▶ **Task brief**:
All records below should be repeated exactly, with the pictures left out.

[Records for this exercise — start]

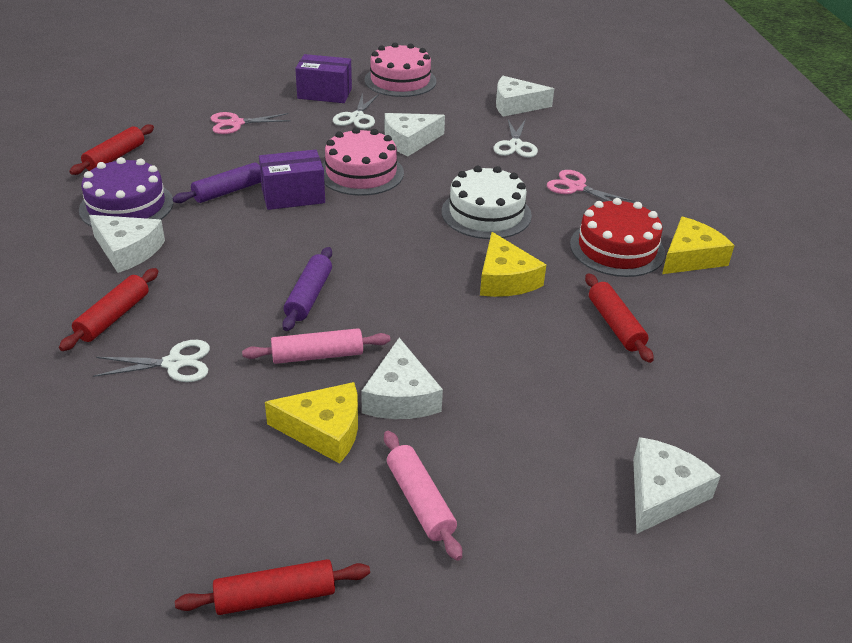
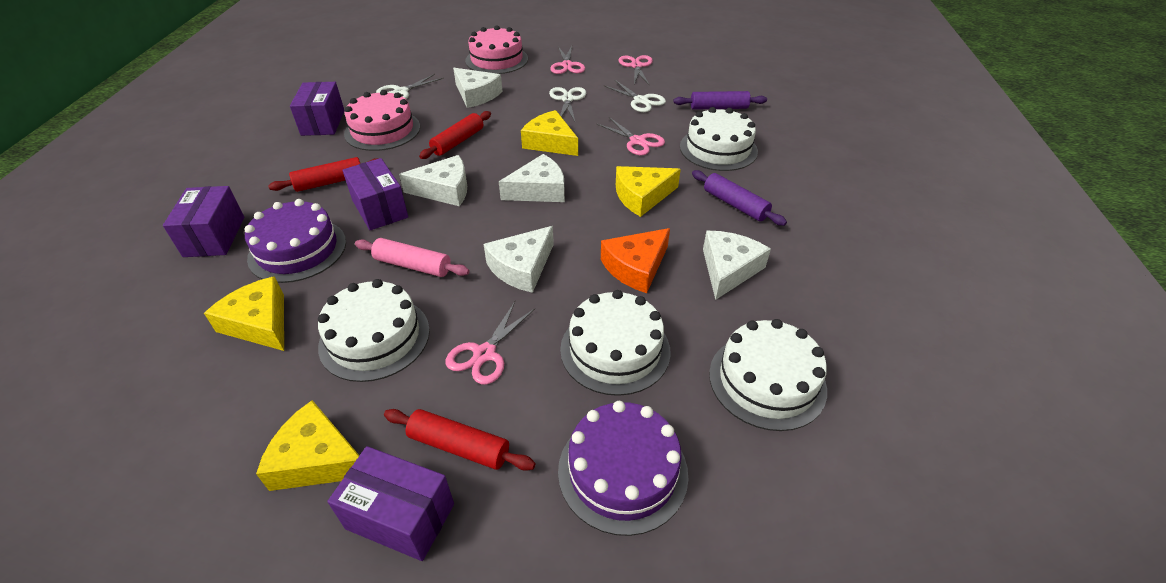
orange cheese: 0 -> 1
pink rolling pin: 2 -> 1
pink scissors: 2 -> 4
purple box: 2 -> 4
purple cake: 1 -> 2
red cake: 1 -> 0
red rolling pin: 4 -> 3
white cake: 1 -> 4
yellow cheese: 3 -> 4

[Records for this exercise — finish]

▶ **Solution for this exercise**:
orange cheese: 0 -> 1
pink rolling pin: 2 -> 1
pink scissors: 2 -> 4
purple box: 2 -> 4
purple cake: 1 -> 2
red cake: 1 -> 0
red rolling pin: 4 -> 3
white cake: 1 -> 4
yellow cheese: 3 -> 4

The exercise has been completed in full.